PROBLEM TO WORK ON: Look for the line containing "black donut: 2 -> 3" in the records below. Then output it and all the lines that follow, exactly and without any others.

Collected data entries

........

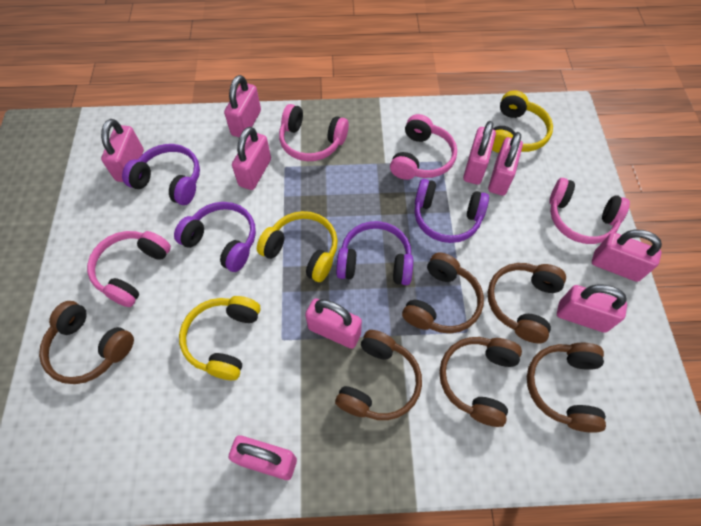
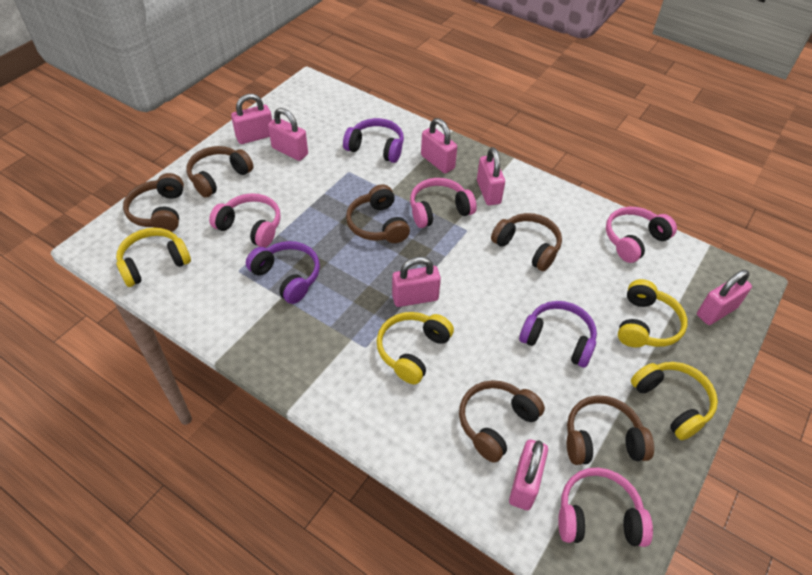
pink padlock: 9 -> 7
purple headphones: 4 -> 3
yellow headphones: 3 -> 4

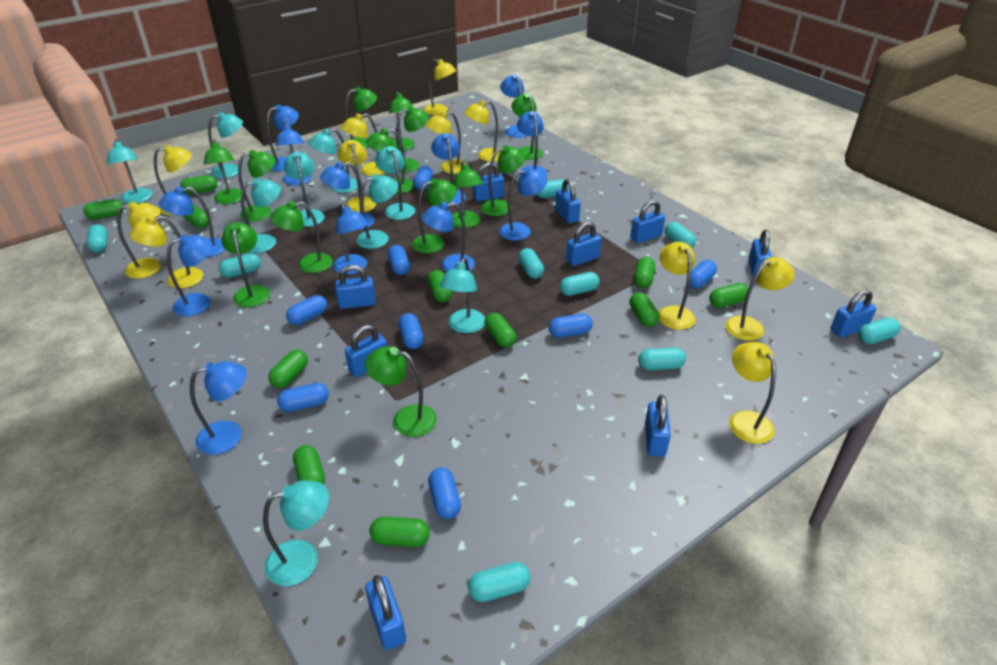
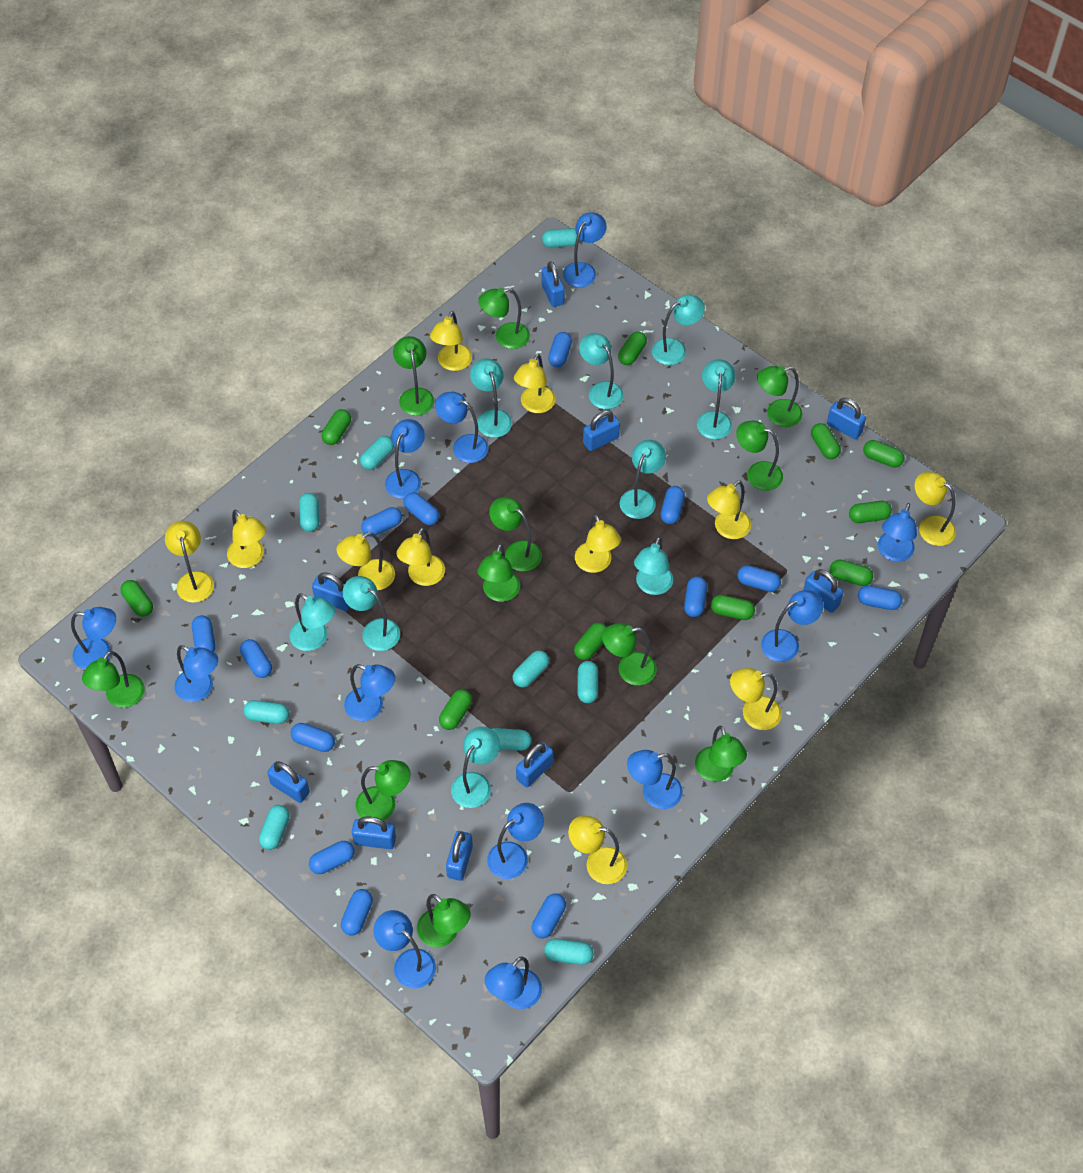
blue capsule: 8 -> 13
blue padlock: 10 -> 9
green capsule: 11 -> 10
green lamp: 13 -> 11

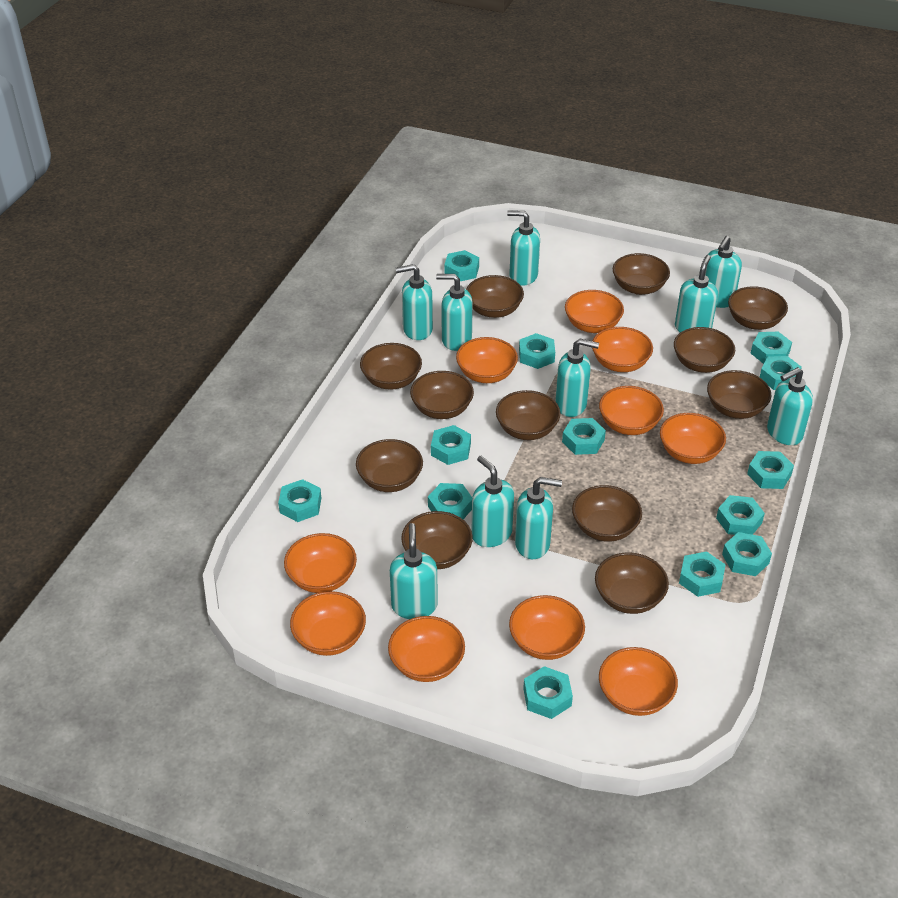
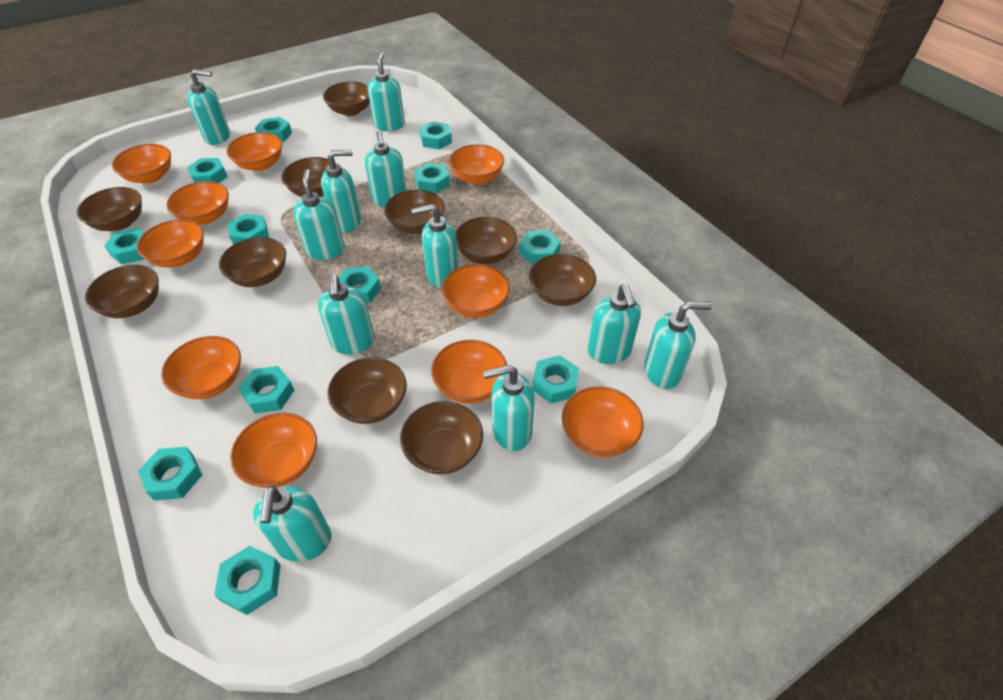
brown bowl: 12 -> 10
turquoise nut: 13 -> 12
turquoise soap dispenser: 10 -> 11

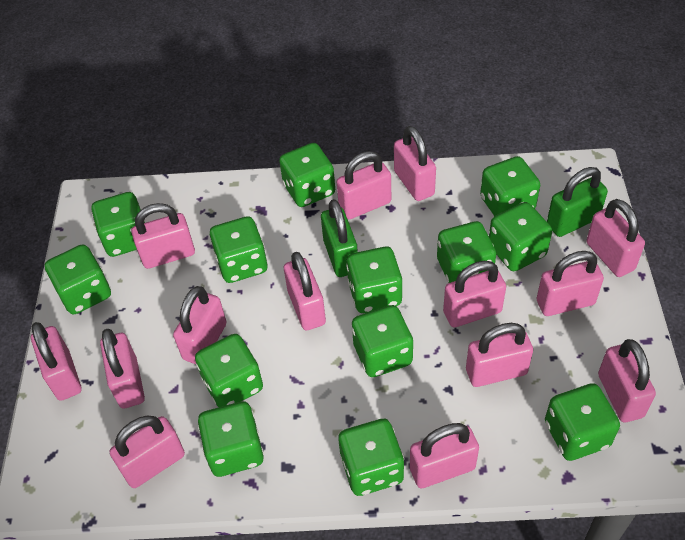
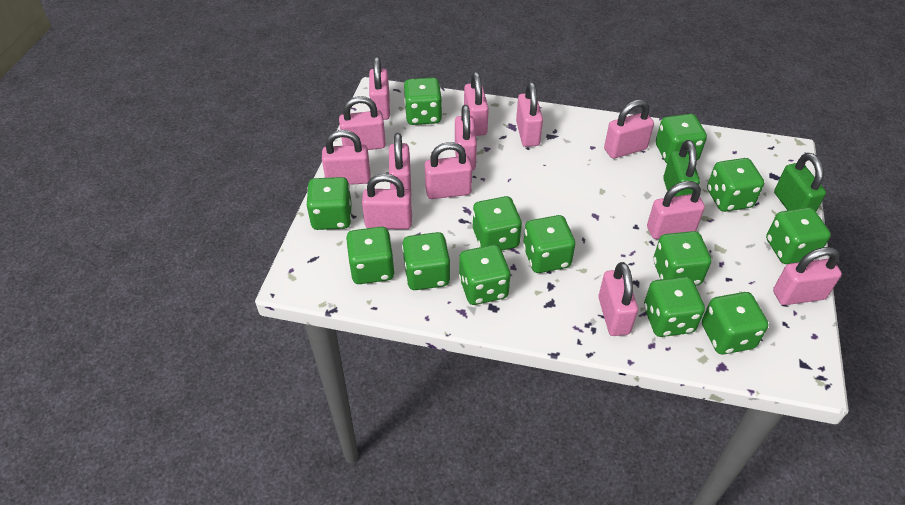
pink padlock: 14 -> 13

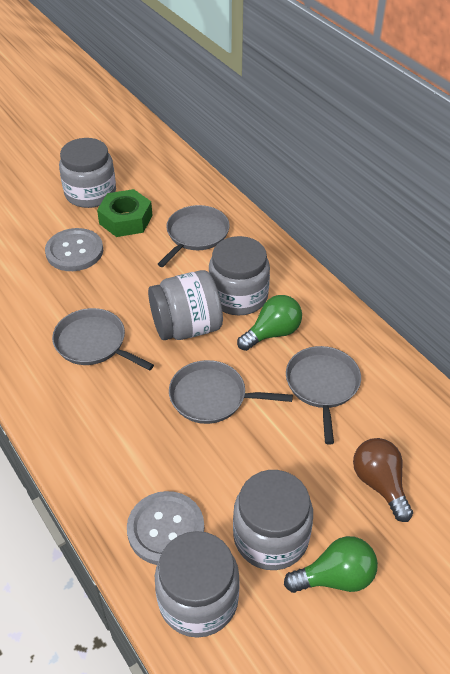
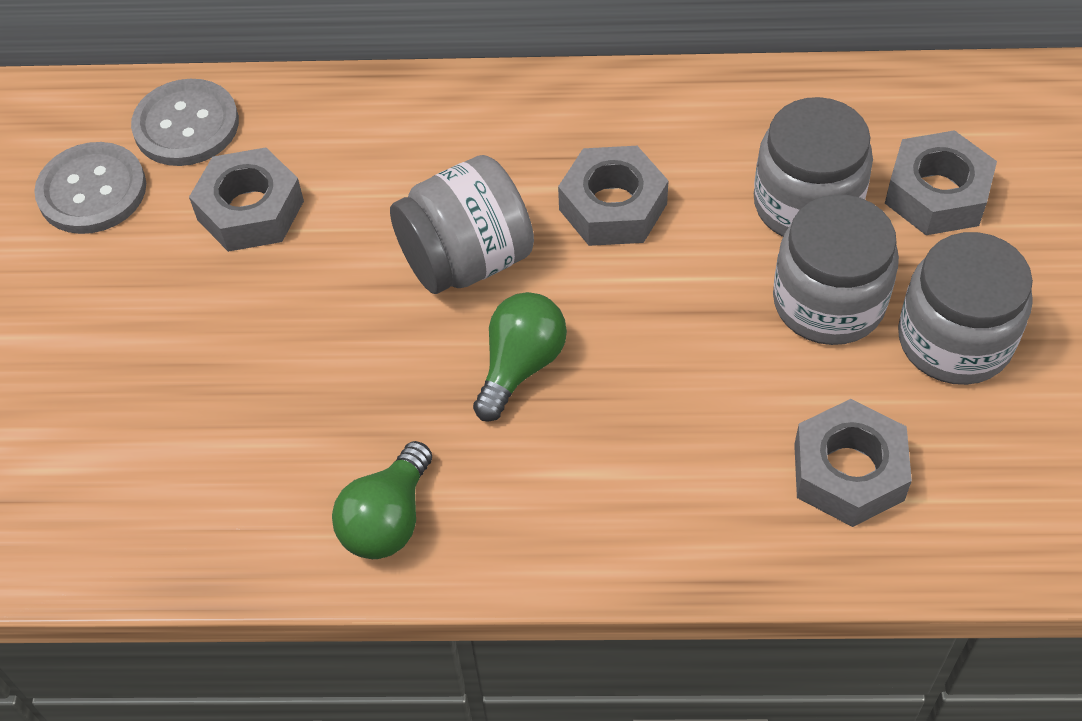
brown light bulb: 1 -> 0
green nut: 1 -> 0
grey jar: 5 -> 4
grey nut: 0 -> 4
grey pan: 4 -> 0

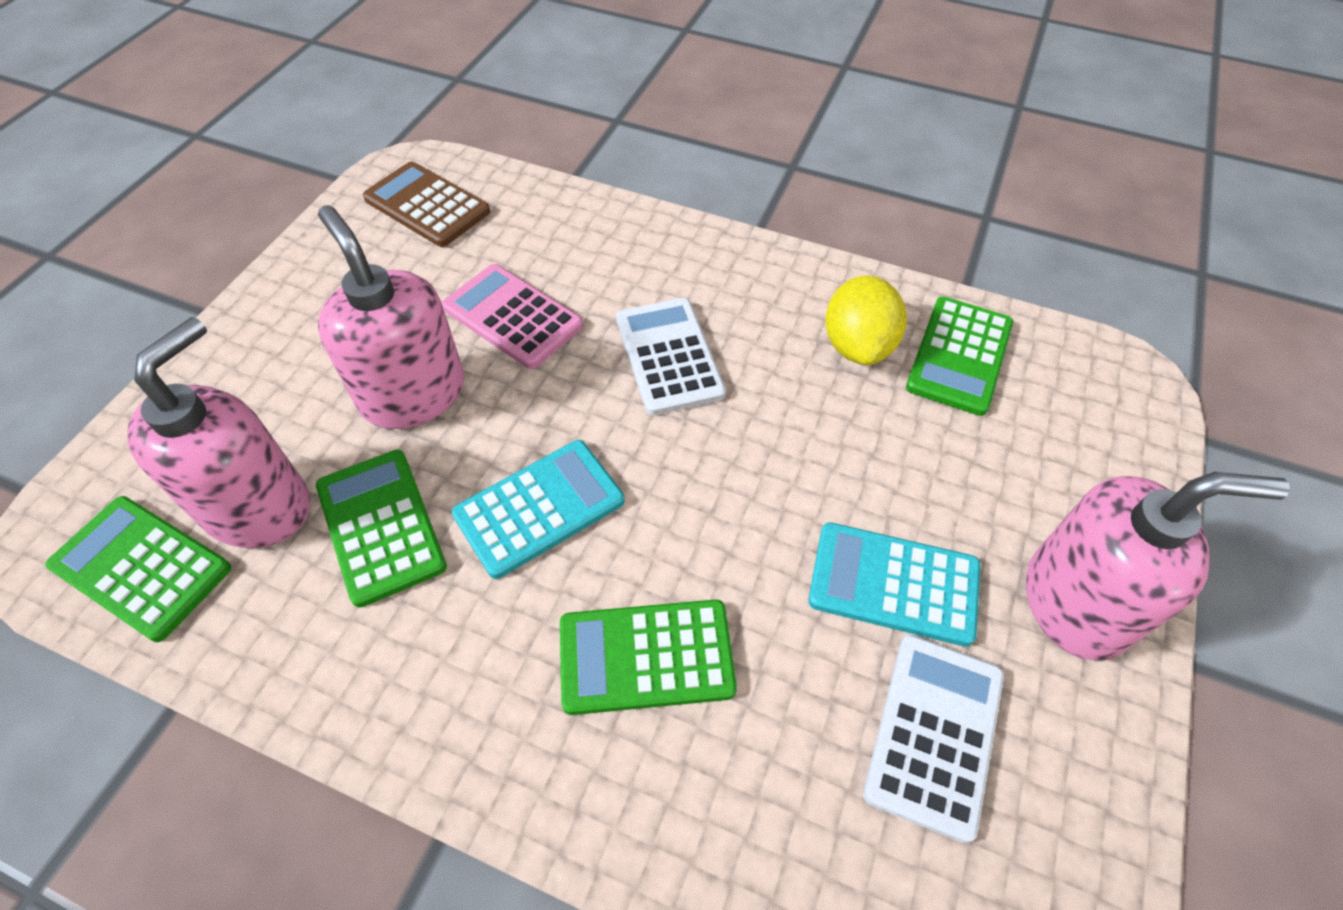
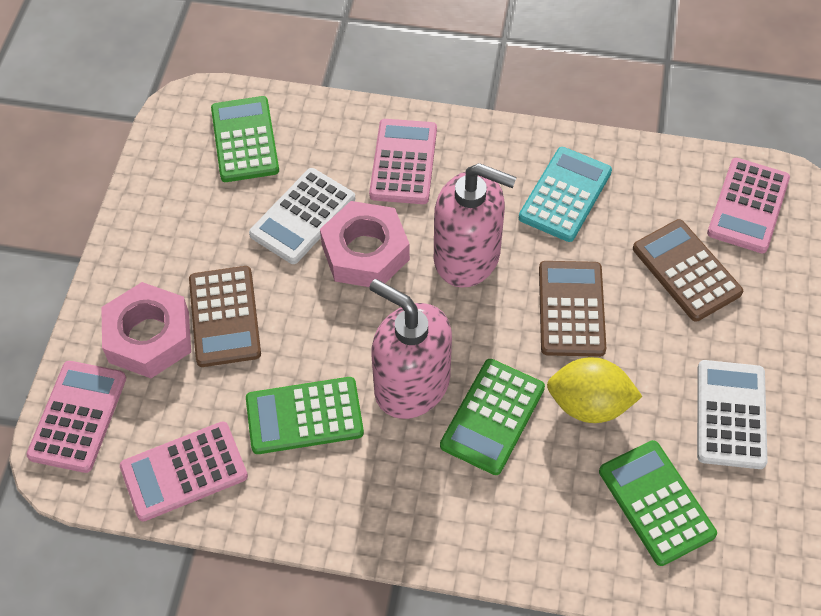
brown calculator: 1 -> 3
pink calculator: 1 -> 4
pink nut: 0 -> 2
pink soap dispenser: 3 -> 2
turquoise calculator: 2 -> 1

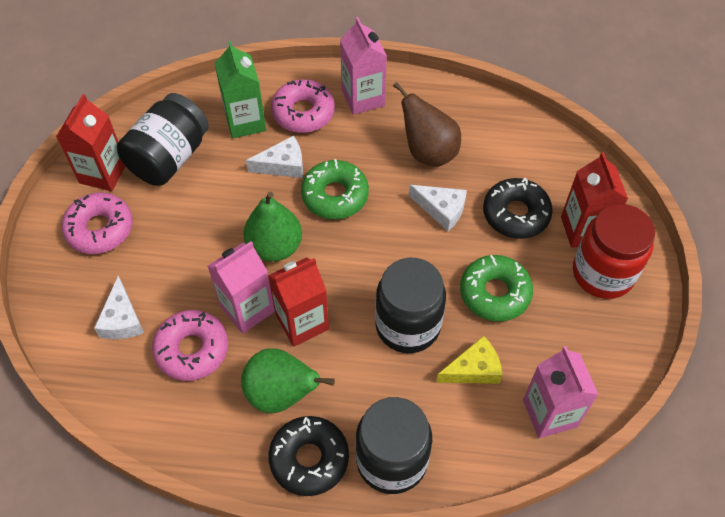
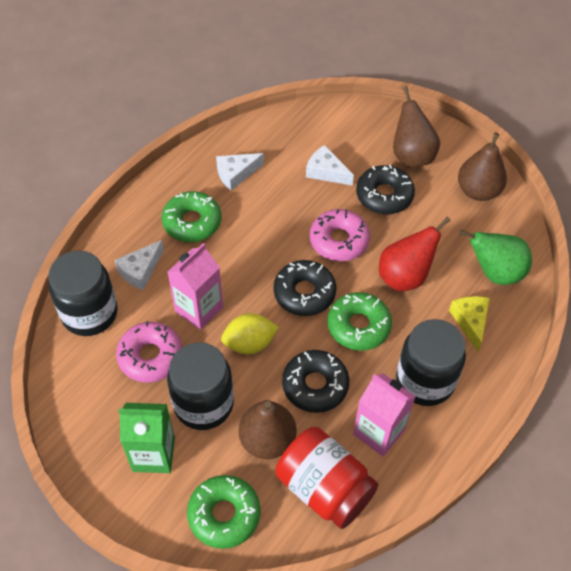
black donut: 2 -> 3
brown pear: 1 -> 3
green donut: 2 -> 3
green pear: 2 -> 1
pink carton: 3 -> 2
pink donut: 3 -> 2
red carton: 3 -> 0
red pear: 0 -> 1
yellow lemon: 0 -> 1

........

EXERCISE SOLUTION:
black donut: 2 -> 3
brown pear: 1 -> 3
green donut: 2 -> 3
green pear: 2 -> 1
pink carton: 3 -> 2
pink donut: 3 -> 2
red carton: 3 -> 0
red pear: 0 -> 1
yellow lemon: 0 -> 1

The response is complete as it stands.